Multi-step shape edit data:
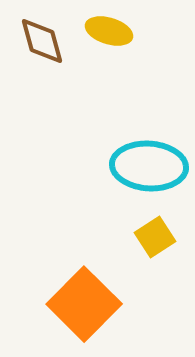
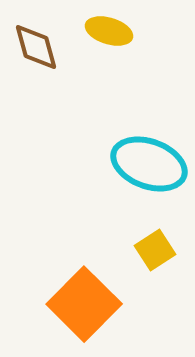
brown diamond: moved 6 px left, 6 px down
cyan ellipse: moved 2 px up; rotated 16 degrees clockwise
yellow square: moved 13 px down
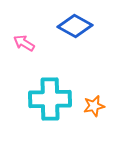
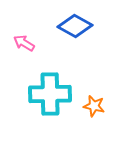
cyan cross: moved 5 px up
orange star: rotated 25 degrees clockwise
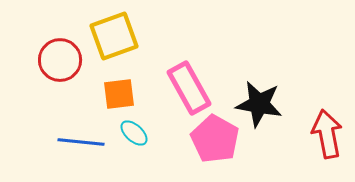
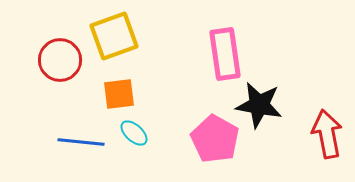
pink rectangle: moved 36 px right, 34 px up; rotated 21 degrees clockwise
black star: moved 1 px down
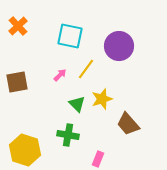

• EXERCISE REQUIREMENTS: Each entry is to be output exactly, and no picture is to appear.

• EXERCISE OUTPUT:
brown diamond: moved 6 px left, 6 px down
cyan ellipse: moved 2 px up; rotated 16 degrees clockwise
yellow square: moved 13 px down
cyan cross: moved 5 px up
orange star: rotated 25 degrees clockwise
pink rectangle: moved 36 px right, 34 px up; rotated 21 degrees clockwise
black star: moved 1 px down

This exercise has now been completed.